• [Exercise details] An exact copy of the lines, starting at the top of the listing and ending with the line that has "blue square: (176, 163)", is the required answer. Pictures are not part of it.

Start of Material provided

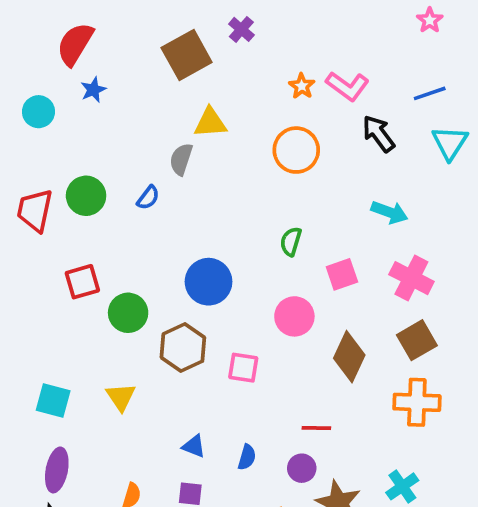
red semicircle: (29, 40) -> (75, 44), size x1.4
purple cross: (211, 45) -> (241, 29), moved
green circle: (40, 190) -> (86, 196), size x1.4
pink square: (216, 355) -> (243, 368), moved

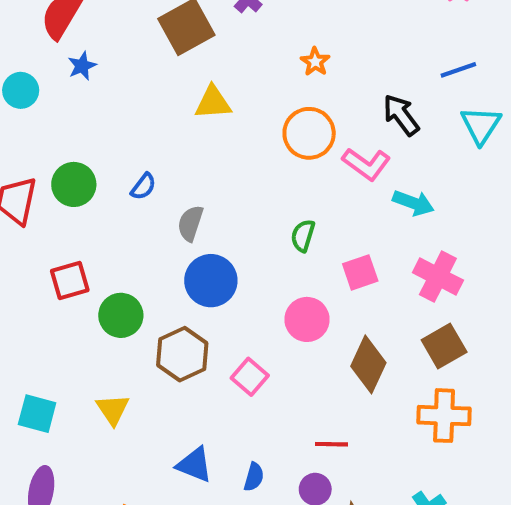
pink L-shape: (347, 86) -> (366, 164), moved
gray semicircle: (181, 159) -> (190, 223), moved
pink square: (243, 368) -> (250, 377), turned 32
blue triangle: (194, 446) -> (195, 465), size x1.4

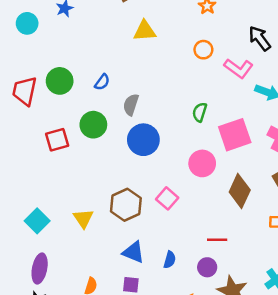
orange circle: (309, 133) -> (203, 50), size x0.6
pink square: (360, 272) -> (235, 135), size x1.5
green circle: (121, 315) -> (93, 125), moved
brown hexagon: (182, 354) -> (126, 205), moved
cyan square: (37, 414) -> (37, 221), turned 30

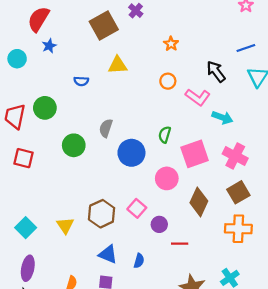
blue semicircle: (102, 82) -> (81, 81), moved, turned 56
red square: (57, 140) -> (23, 158), moved, turned 30
blue circle: (143, 140) -> (131, 153), moved
purple circle: (207, 267) -> (159, 224), moved

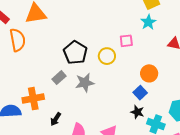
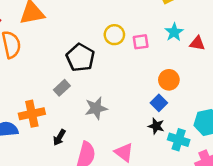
cyan star: (148, 22) -> (174, 32), moved
yellow circle: (107, 56) -> (114, 35), moved
gray star: (85, 83) -> (96, 108), moved

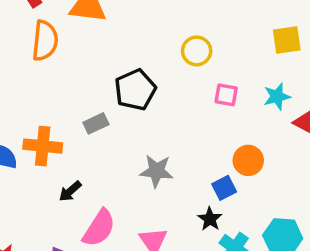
yellow circle: (114, 35) -> (197, 51), moved
gray star: (96, 108) -> (156, 171), moved

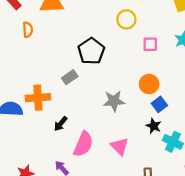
orange semicircle: (45, 41) -> (28, 30), size x0.6
orange circle: (248, 160) -> (149, 84), moved

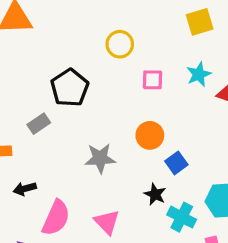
blue square: (159, 104) -> (176, 163), moved
black arrow: (61, 124) -> (25, 189), turned 35

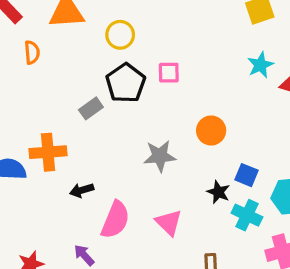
yellow circle: (120, 44) -> (120, 35), moved
pink square: (152, 80) -> (169, 73), moved
gray rectangle: (39, 124) -> (91, 108), moved
blue square: (176, 163) -> (247, 175), moved, turned -30

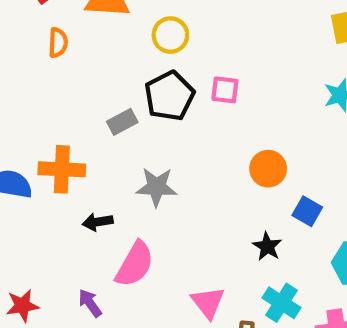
gray star: (160, 156) -> (157, 187), moved
blue square: (247, 175) -> (307, 211), moved
cyan cross: (247, 215) -> (282, 303), moved
pink triangle: (169, 223) -> (208, 302), moved

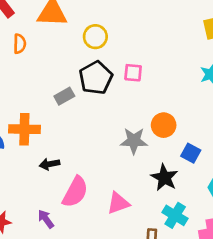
gray star: (157, 187) -> (134, 141), moved
black star: (267, 246) -> (164, 178), size x1.4
pink triangle: (208, 302) -> (118, 203), moved, turned 50

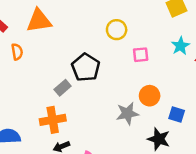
yellow circle: (95, 37) -> (117, 30), moved
pink square: (133, 73) -> (141, 55), moved
orange cross: (24, 129) -> (53, 120), moved

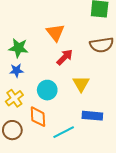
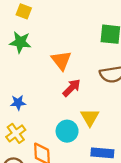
green star: (18, 48) -> (20, 42), moved
cyan circle: (47, 90) -> (67, 131), moved

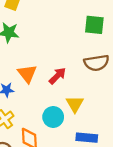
orange triangle: (61, 60) -> (27, 74), moved

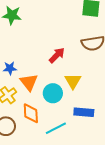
orange triangle: (27, 74) -> (29, 82), moved

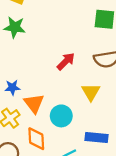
red arrow: (57, 55) -> (66, 61), moved
yellow triangle: (73, 81) -> (91, 92), moved

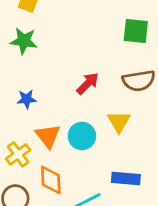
blue star: (12, 87) -> (27, 99), moved
cyan circle: (61, 116) -> (82, 136), moved

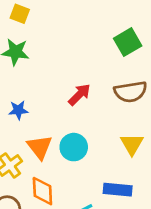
green square: (136, 31) -> (128, 42), turned -36
yellow triangle: (119, 122) -> (132, 144), moved

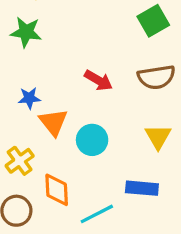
red arrow: (79, 95) -> (98, 80), turned 75
orange triangle: (40, 147) -> (53, 122), moved

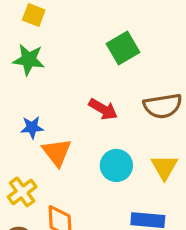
green square: (153, 21) -> (123, 48), moved
cyan circle: (92, 140) -> (116, 165), moved

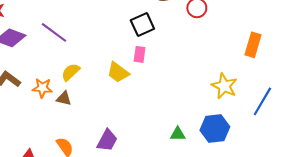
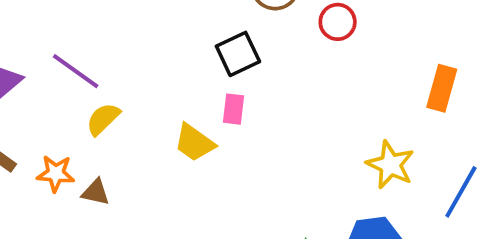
yellow semicircle: (71, 72) -> (103, 119), moved

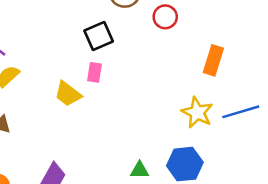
orange rectangle: (442, 88) -> (213, 60), moved
blue line: (461, 192) -> (241, 112), moved, turned 42

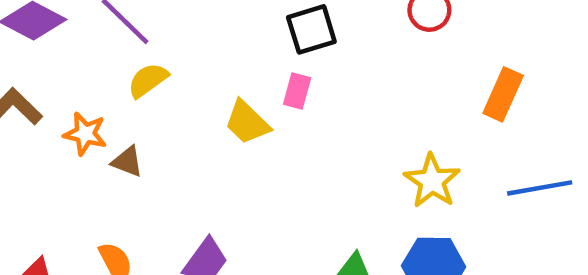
yellow star: (197, 112) -> (432, 181), moved

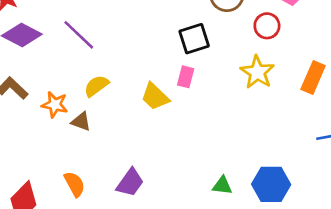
yellow semicircle: (148, 80) -> (96, 86), moved
yellow star: (432, 181) -> (257, 72), moved

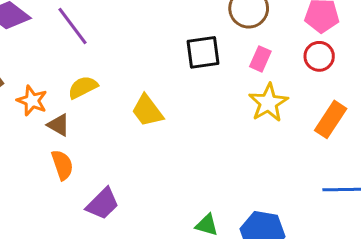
red circle: (267, 26) -> (319, 56), moved
pink rectangle: (186, 77) -> (260, 59), moved
orange semicircle: (75, 184) -> (62, 165), moved

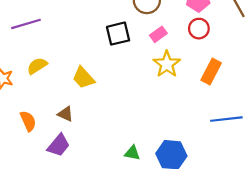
purple line: (73, 26) -> (26, 24), turned -64
pink rectangle: (260, 59) -> (158, 34), turned 35
brown triangle: (59, 125) -> (65, 114), moved

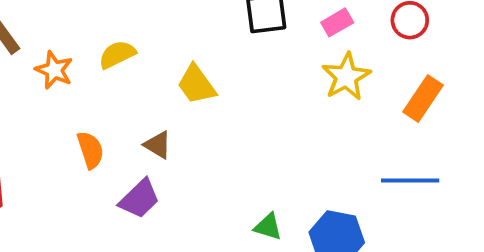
blue line: (226, 119) -> (410, 180), moved

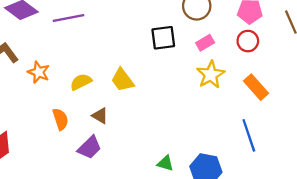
yellow semicircle: (117, 54) -> (81, 82), moved
orange rectangle: (423, 98) -> (256, 87), turned -75
blue line: (410, 180) -> (249, 135), turned 72

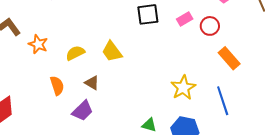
red circle: (248, 41) -> (210, 26), moved
yellow star: (211, 75) -> (183, 88), moved

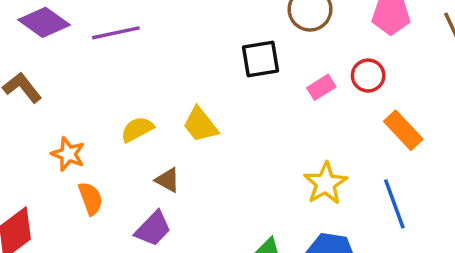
pink rectangle: (185, 19) -> (321, 87), moved
orange star: (38, 44) -> (68, 154), moved
orange semicircle: (57, 86) -> (91, 198), moved

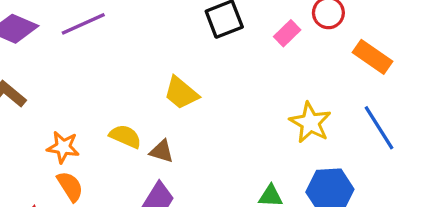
yellow semicircle: (137, 129) -> (125, 136), moved, turned 64
orange semicircle: (91, 198) -> (70, 186), moved

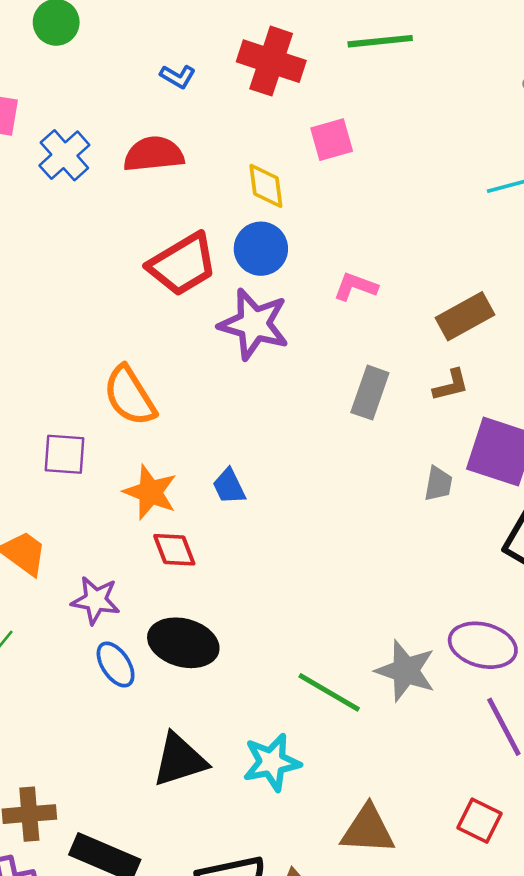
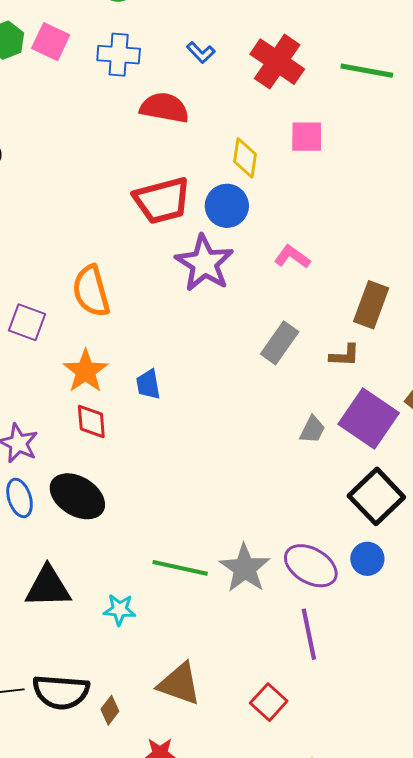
blue cross: (64, 155) -> (119, 55), moved, turned 30
brown rectangle: (465, 316) -> (371, 305), turned -57
green line: (329, 692) -> (180, 568), turned -34
cyan star: (272, 762) -> (119, 610), size x0.7

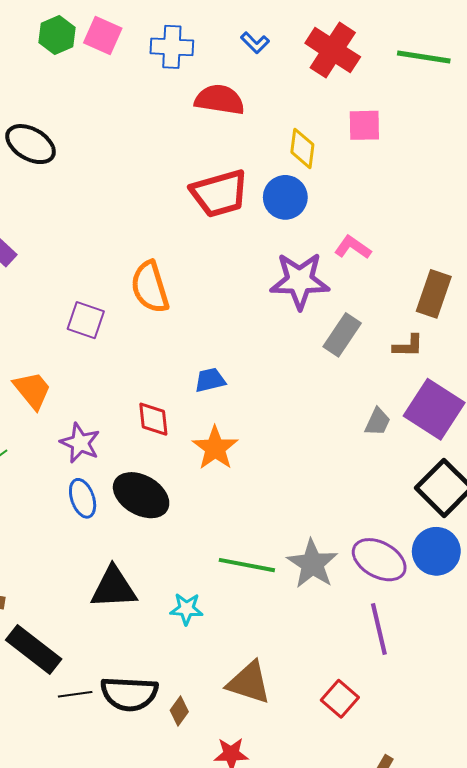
purple star: (204, 263) -> (300, 281), moved, turned -30
orange star: (86, 371) -> (215, 448), moved
blue trapezoid: (148, 384) -> (210, 380), turned 88
blue circle: (367, 559) -> (436, 551), size x1.4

End of Material provided

• [Output of the exercise]
red semicircle: (29, 40) -> (75, 44), size x1.4
purple cross: (211, 45) -> (241, 29), moved
green circle: (40, 190) -> (86, 196), size x1.4
pink square: (216, 355) -> (243, 368), moved

pink L-shape: (347, 86) -> (366, 164), moved
gray semicircle: (181, 159) -> (190, 223), moved
pink square: (243, 368) -> (250, 377), turned 32
blue triangle: (194, 446) -> (195, 465), size x1.4

orange circle: (309, 133) -> (203, 50), size x0.6
pink square: (360, 272) -> (235, 135), size x1.5
green circle: (121, 315) -> (93, 125), moved
brown hexagon: (182, 354) -> (126, 205), moved
cyan square: (37, 414) -> (37, 221), turned 30

blue semicircle: (102, 82) -> (81, 81), moved, turned 56
red square: (57, 140) -> (23, 158), moved, turned 30
blue circle: (143, 140) -> (131, 153), moved
purple circle: (207, 267) -> (159, 224), moved

cyan star: (148, 22) -> (174, 32), moved
yellow circle: (107, 56) -> (114, 35), moved
gray star: (85, 83) -> (96, 108), moved

yellow circle: (114, 35) -> (197, 51), moved
gray star: (96, 108) -> (156, 171), moved

orange semicircle: (45, 41) -> (28, 30), size x0.6
orange circle: (248, 160) -> (149, 84), moved

blue square: (159, 104) -> (176, 163), moved
black arrow: (61, 124) -> (25, 189), turned 35

yellow circle: (120, 44) -> (120, 35), moved
pink square: (152, 80) -> (169, 73), moved
gray rectangle: (39, 124) -> (91, 108), moved
blue square: (176, 163) -> (247, 175), moved, turned -30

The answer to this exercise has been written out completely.